Your goal: Transcribed word for word, the lines below from the one with "(711, 378) = (778, 340): none" through the last line of the records form the answer; no picture is to be included.
Records supplied START
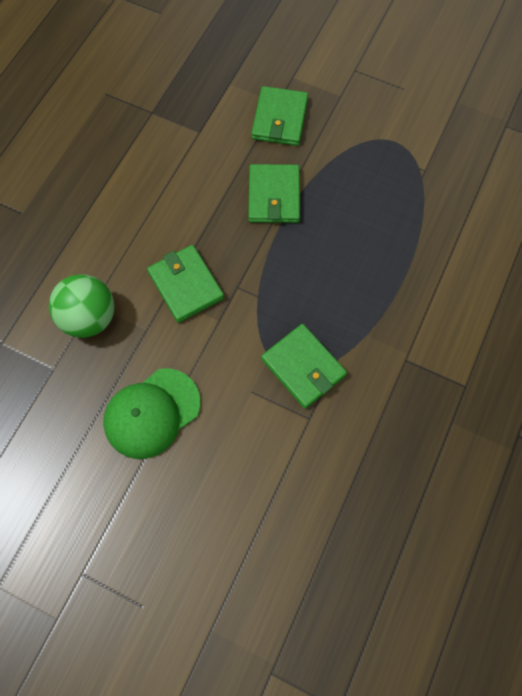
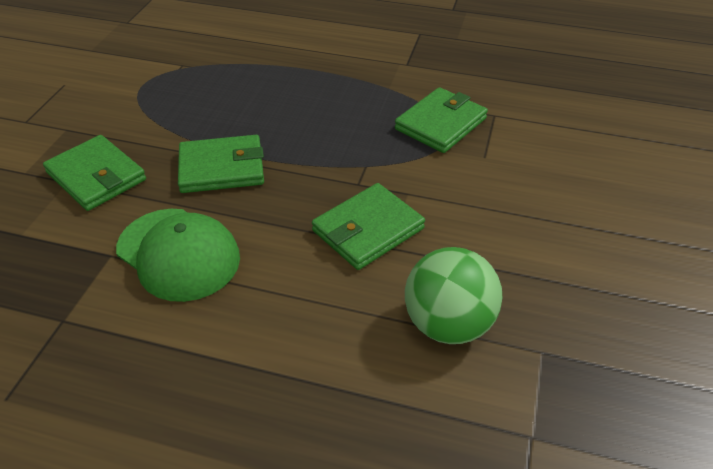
camera: 100 degrees left, 25 degrees down
(152, 413) = (551, 233): green cap -> green cap (178, 254)
(279, 119) = (96, 176): green wallet -> green wallet turned 45 degrees clockwise

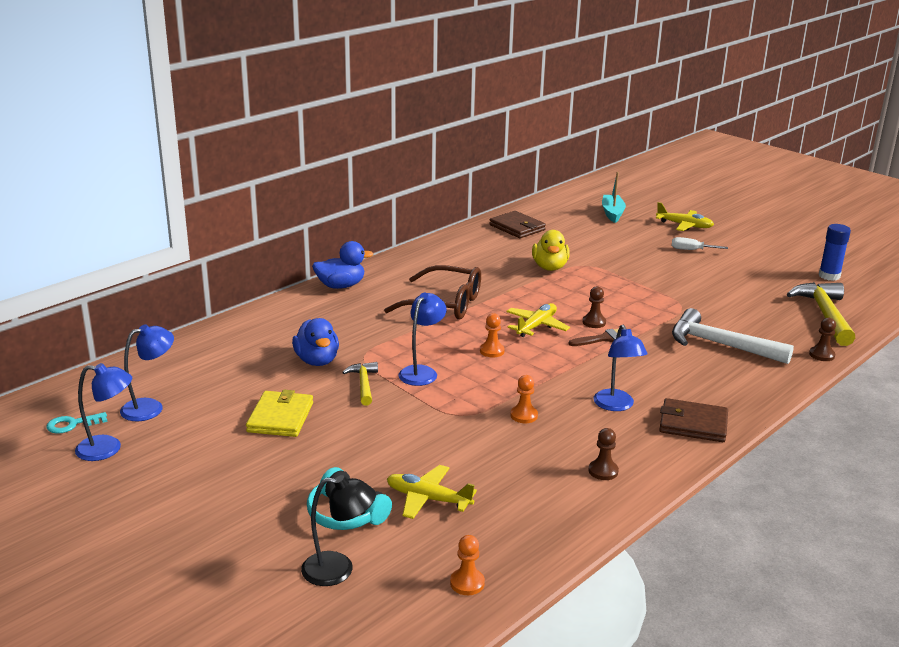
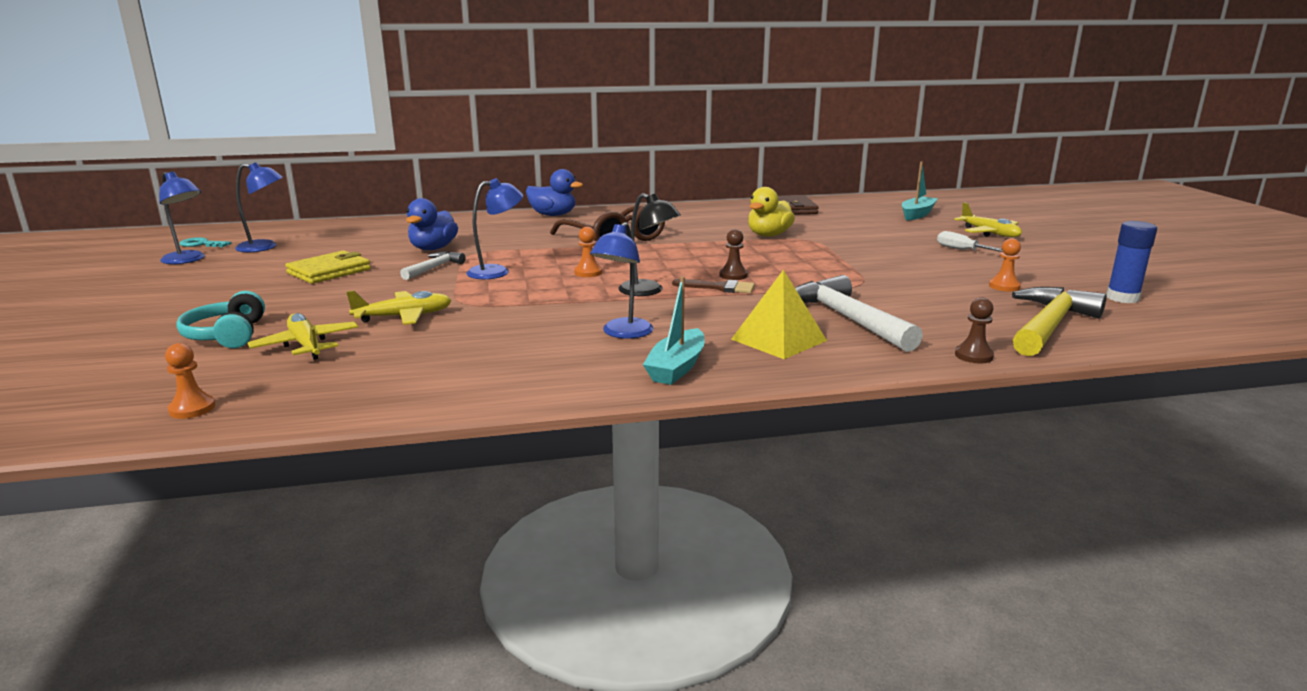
camera: 35 degrees right, 5 degrees down
(338, 570) = (135, 365): black lamp -> black lamp (648, 291)
(364, 384) = (434, 268): yellow hammer -> white hammer
(524, 415) = (517, 317): orange pawn -> orange pawn (1004, 286)
(536, 326) = (668, 266): yellow plane -> yellow plane (404, 317)
(603, 471) = (498, 374): brown pawn -> none
(693, 424) = (676, 367): brown wallet -> turquoise boat
(711, 378) = (778, 340): none -> yellow pyramid

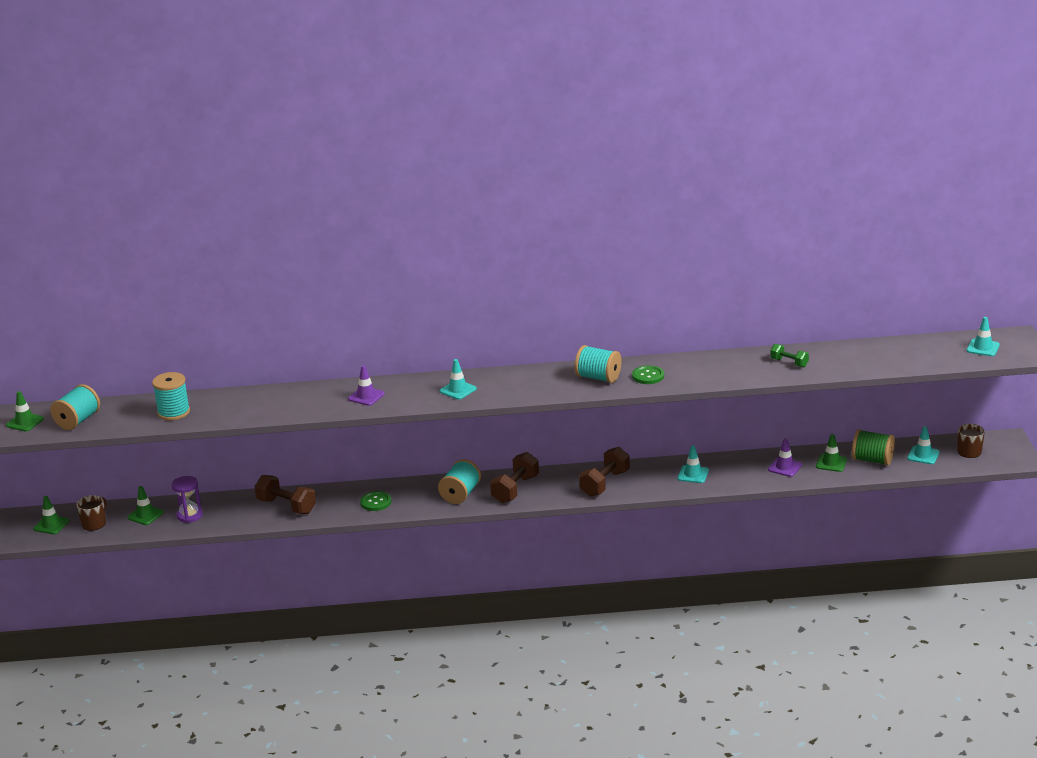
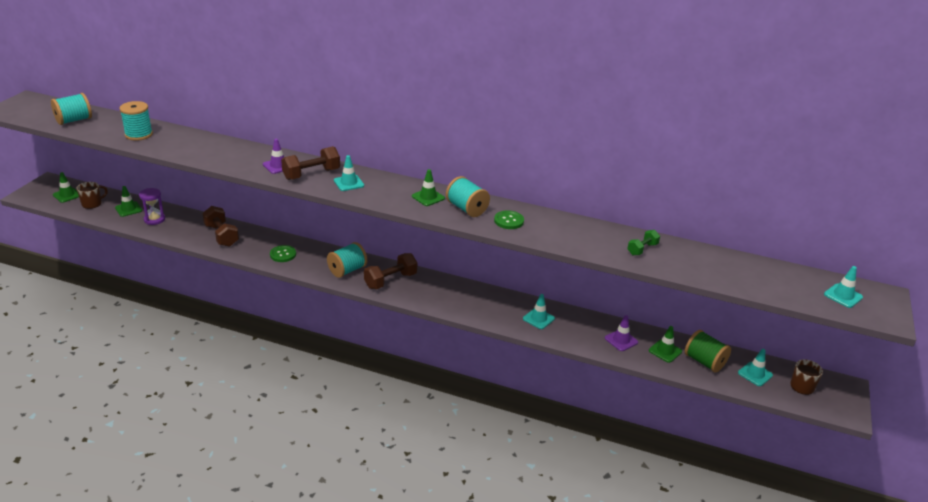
camera: 20 degrees right, 5 degrees up
(25, 422) = (42, 111): green traffic cone -> green traffic cone (428, 197)
(605, 483) = (462, 301): brown dumbbell -> brown dumbbell (311, 174)
(789, 363) = (642, 249): green dumbbell -> green dumbbell turned 75 degrees clockwise

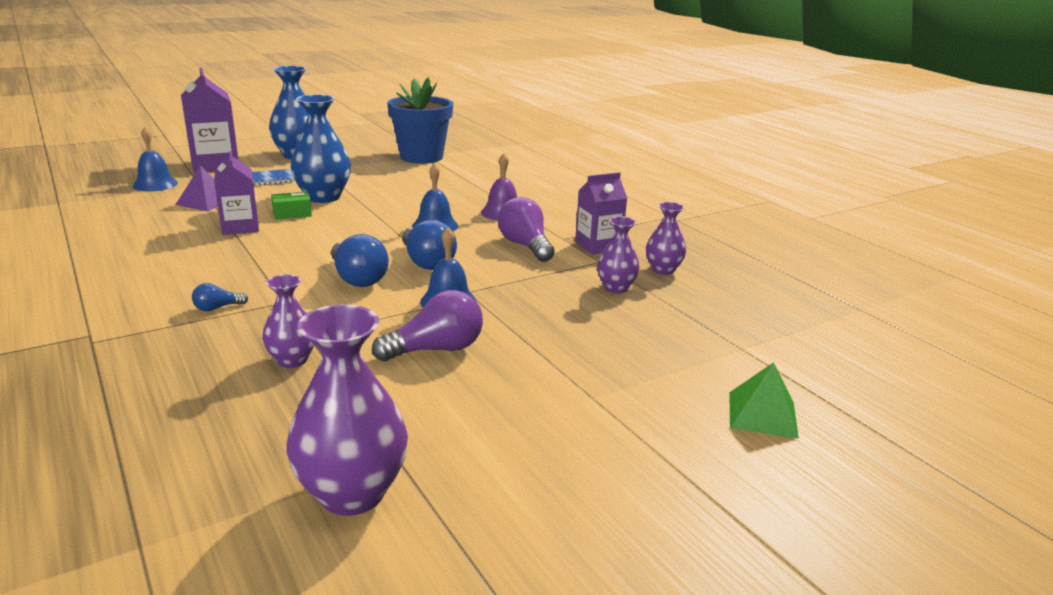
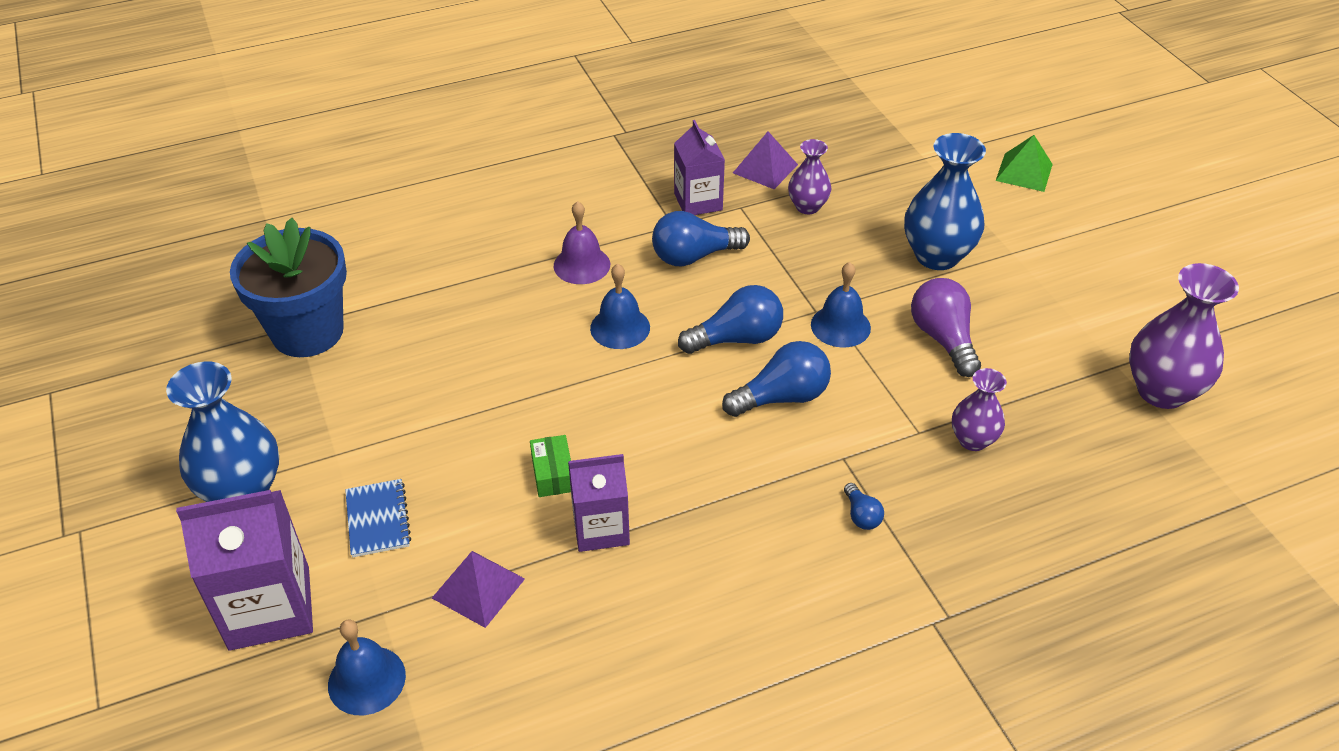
camera: 80 degrees left, 20 degrees up
(323, 197) = (485, 443): blue vase -> blue vase (937, 256)
(525, 246) = (694, 256): purple light bulb -> blue light bulb
(663, 270) = (765, 168): purple vase -> purple pyramid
Records supplied END
Result of this exercise:
(711, 378) = (778, 340): none -> yellow pyramid

camera: 20 degrees right, 5 degrees up
(25, 422) = (42, 111): green traffic cone -> green traffic cone (428, 197)
(605, 483) = (462, 301): brown dumbbell -> brown dumbbell (311, 174)
(789, 363) = (642, 249): green dumbbell -> green dumbbell turned 75 degrees clockwise

camera: 80 degrees left, 20 degrees up
(323, 197) = (485, 443): blue vase -> blue vase (937, 256)
(525, 246) = (694, 256): purple light bulb -> blue light bulb
(663, 270) = (765, 168): purple vase -> purple pyramid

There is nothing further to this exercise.